----- TASK DATA -----
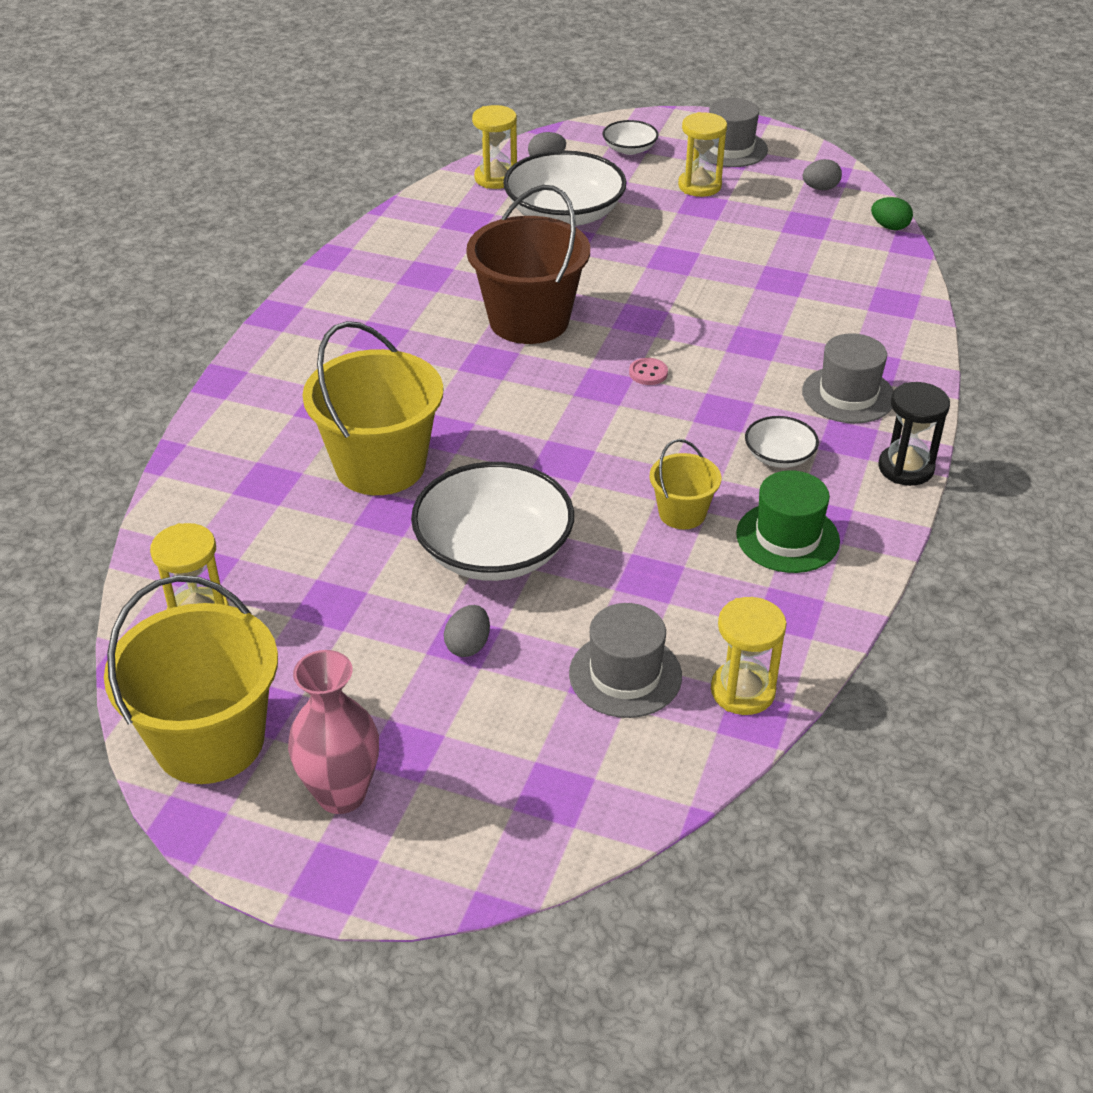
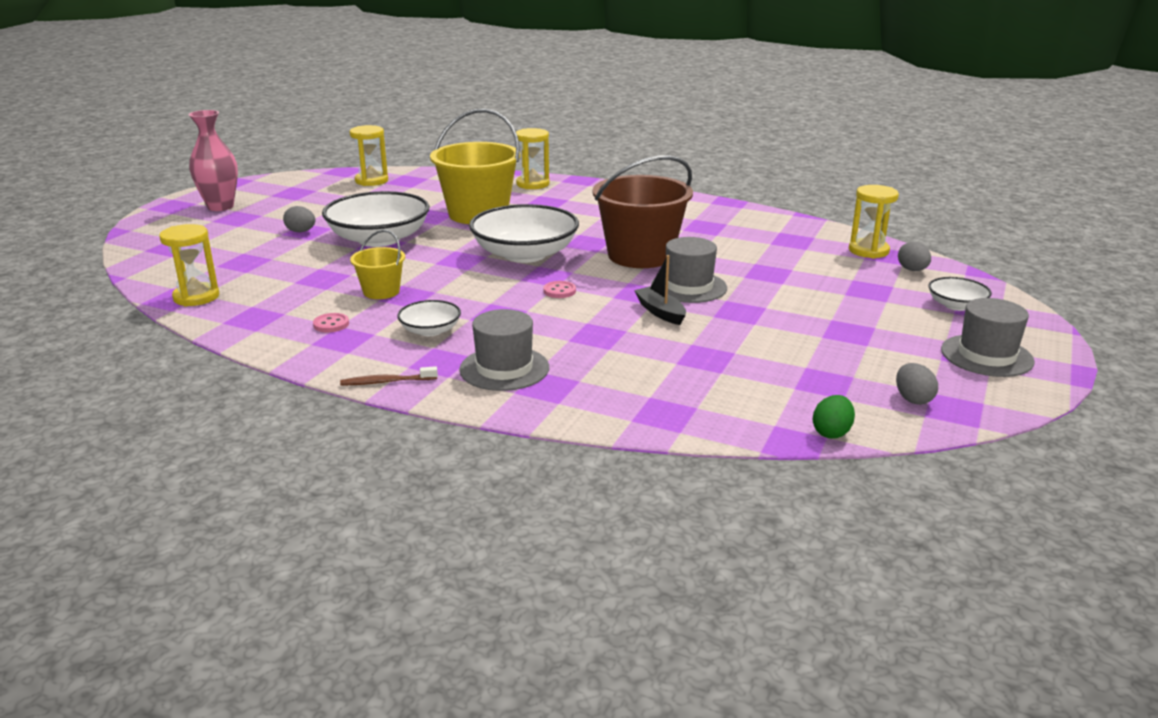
camera: 95 degrees right, 15 degrees down
(210, 740) = (280, 185): yellow bucket -> none
(564, 214) = (812, 273): white bowl -> white bowl (525, 254)
(625, 675) = (241, 267): grey hat -> grey hat (689, 287)
(688, 305) = (660, 312): none -> black boat
(699, 186) = (890, 333): yellow hourglass -> yellow hourglass (533, 184)
(787, 537) = (331, 324): green hat -> pink button
(906, 468) = (386, 382): black hourglass -> brown toothbrush

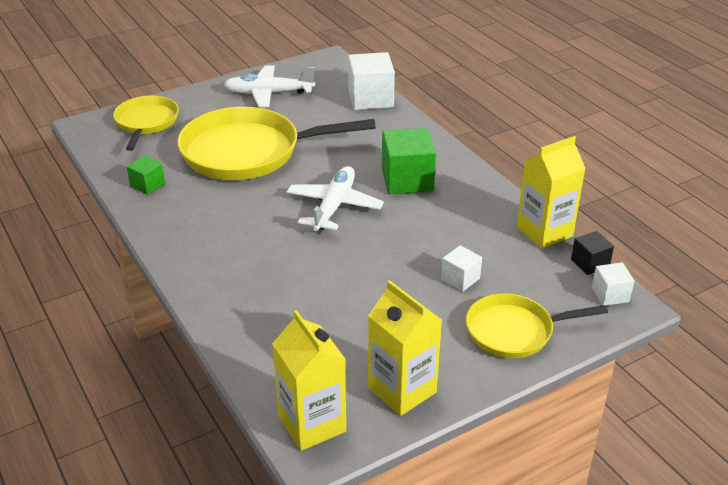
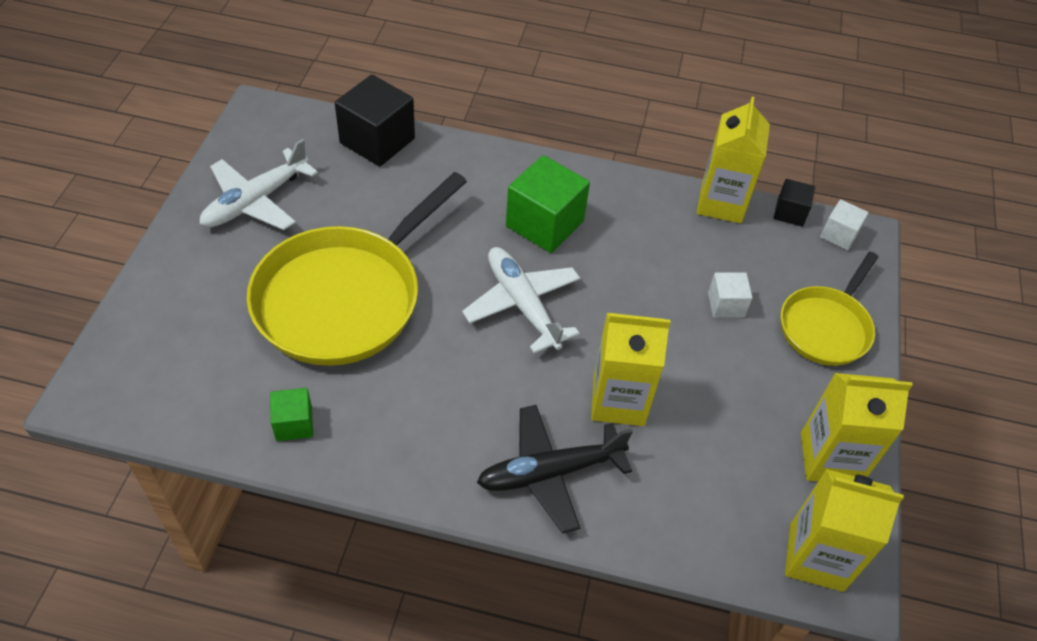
camera: 50 degrees left, 15 degrees up
(146, 123) = (164, 339): yellow pan -> none
(230, 282) = (550, 472): none -> black plane
(317, 278) = (618, 400): none -> yellow carton
(370, 99) = (377, 141): white cube -> black cube

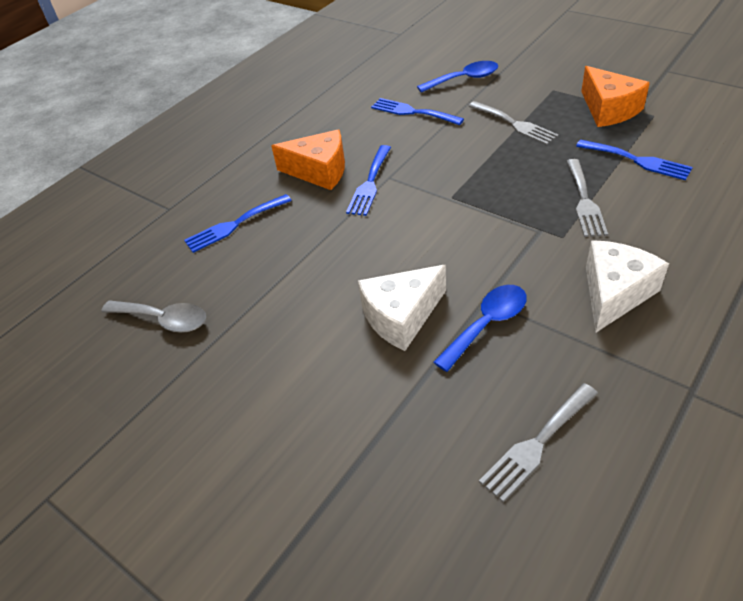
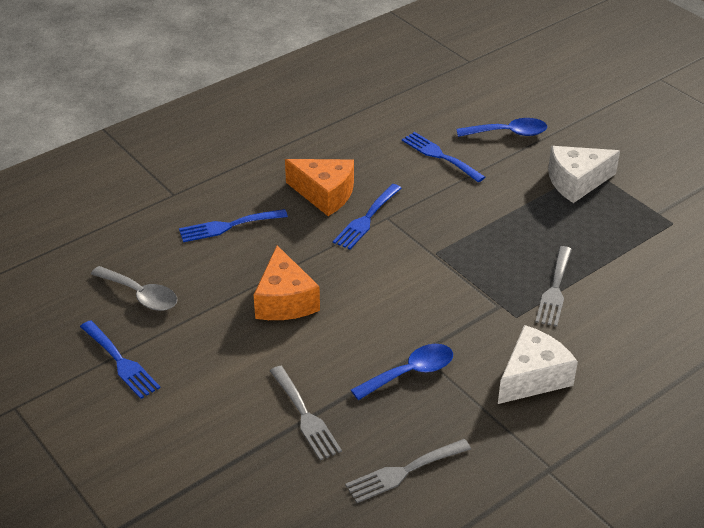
camera: 10 degrees right, 5 degrees down
(401, 316) = (341, 347): white cheese -> white cheese (576, 182)
(515, 124) = (532, 196): grey fork -> grey fork (305, 416)
(609, 109) = (632, 205): orange cheese -> orange cheese (285, 300)
(637, 160) = (628, 264): blue fork -> blue fork (121, 362)

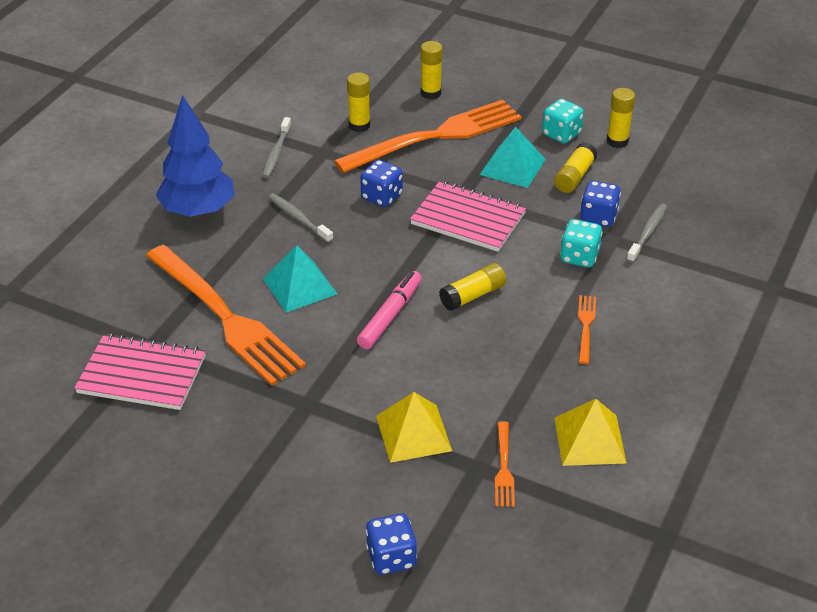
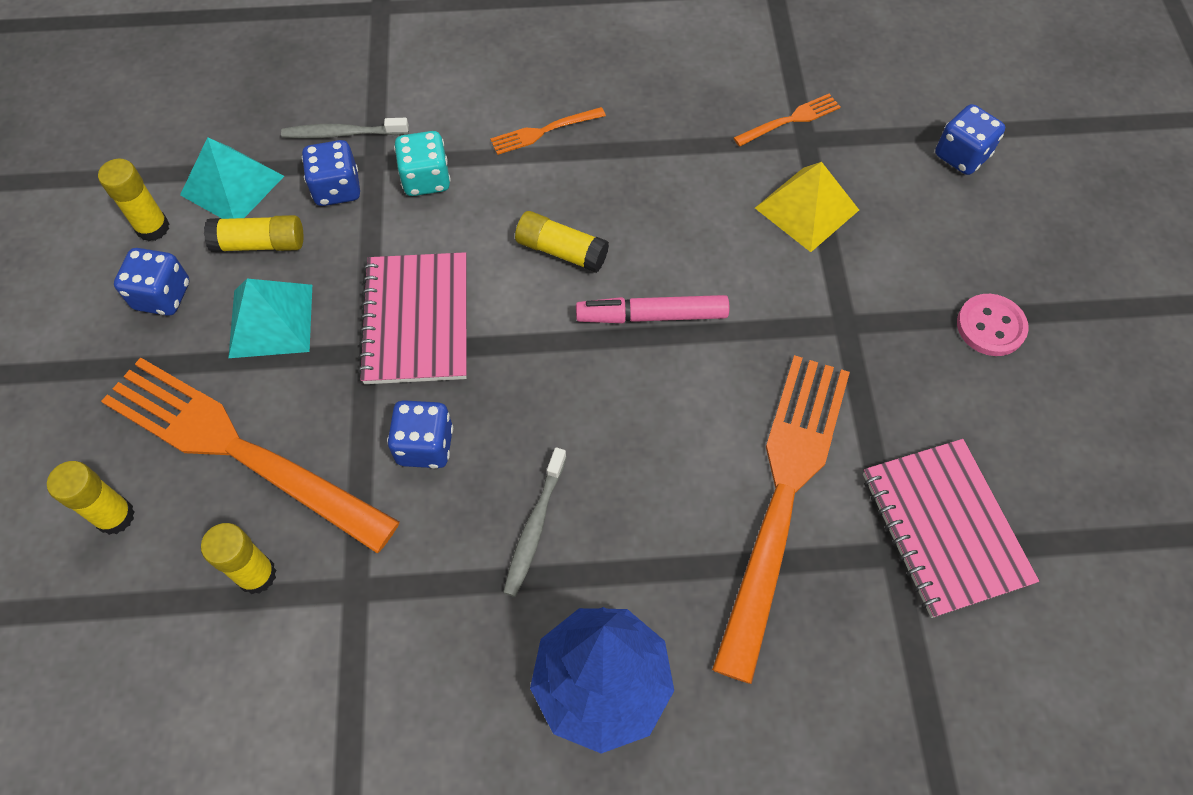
camera: 120 degrees left, 20 degrees up
(239, 479) = (990, 326): none -> pink button
(276, 153) = (393, 660): grey toothbrush -> none
(299, 286) = (668, 443): turquoise pyramid -> turquoise pyramid (232, 185)
(561, 134) = (163, 296): turquoise dice -> blue dice
(589, 440) = (704, 72): yellow pyramid -> none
-----
» REQUIREMENT: An exact, picture-free copy of the entries is required.

» SOLUTION FOR THIS EXERCISE:
camera: 95 degrees right, 15 degrees down
(210, 740) = (280, 185): yellow bucket -> none
(564, 214) = (812, 273): white bowl -> white bowl (525, 254)
(625, 675) = (241, 267): grey hat -> grey hat (689, 287)
(688, 305) = (660, 312): none -> black boat
(699, 186) = (890, 333): yellow hourglass -> yellow hourglass (533, 184)
(787, 537) = (331, 324): green hat -> pink button
(906, 468) = (386, 382): black hourglass -> brown toothbrush

camera: 50 degrees left, 15 degrees up
(146, 123) = (164, 339): yellow pan -> none
(230, 282) = (550, 472): none -> black plane
(317, 278) = (618, 400): none -> yellow carton
(370, 99) = (377, 141): white cube -> black cube

camera: 10 degrees right, 5 degrees down
(401, 316) = (341, 347): white cheese -> white cheese (576, 182)
(515, 124) = (532, 196): grey fork -> grey fork (305, 416)
(609, 109) = (632, 205): orange cheese -> orange cheese (285, 300)
(637, 160) = (628, 264): blue fork -> blue fork (121, 362)

camera: 120 degrees left, 20 degrees up
(239, 479) = (990, 326): none -> pink button
(276, 153) = (393, 660): grey toothbrush -> none
(299, 286) = (668, 443): turquoise pyramid -> turquoise pyramid (232, 185)
(561, 134) = (163, 296): turquoise dice -> blue dice
(589, 440) = (704, 72): yellow pyramid -> none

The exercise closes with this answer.